**Task instructions**
This calls for a word-for-word copy of all the data, with each picture removed.

**Dataset content**
****

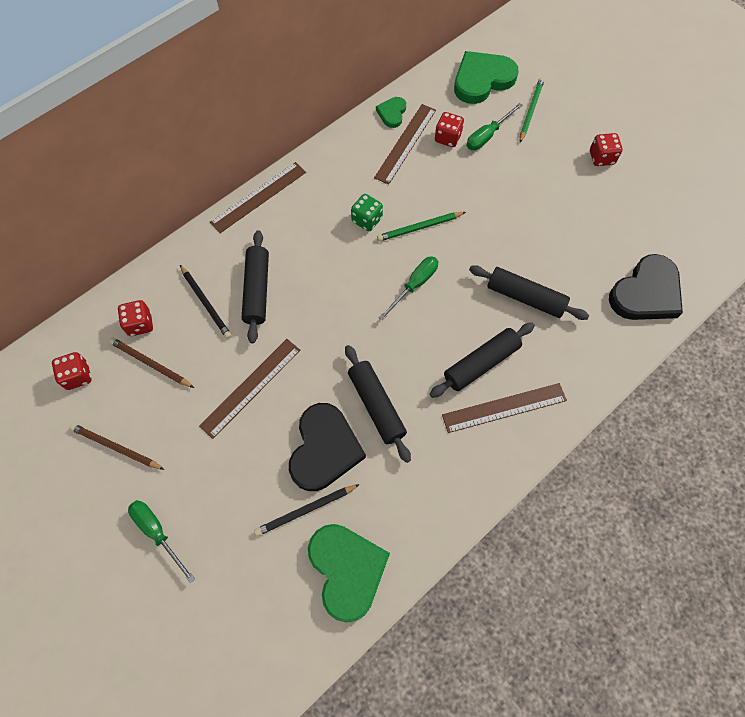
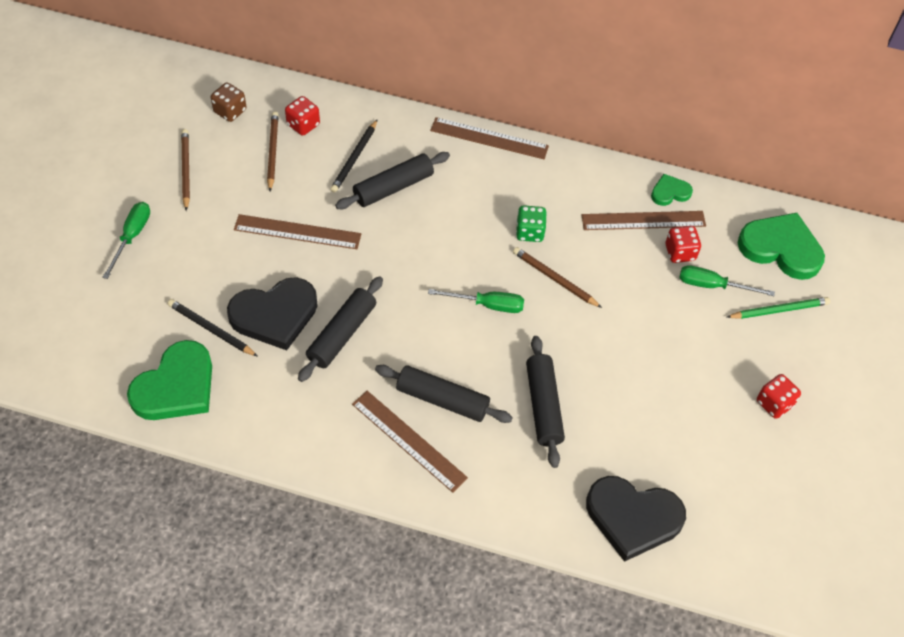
camera: 55 degrees right, 10 degrees down
(78, 376) = (230, 111): red dice -> brown dice
(420, 228) = (554, 279): green pencil -> brown pencil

****

**Solved exercise**
camera: 55 degrees right, 10 degrees down
(78, 376) = (230, 111): red dice -> brown dice
(420, 228) = (554, 279): green pencil -> brown pencil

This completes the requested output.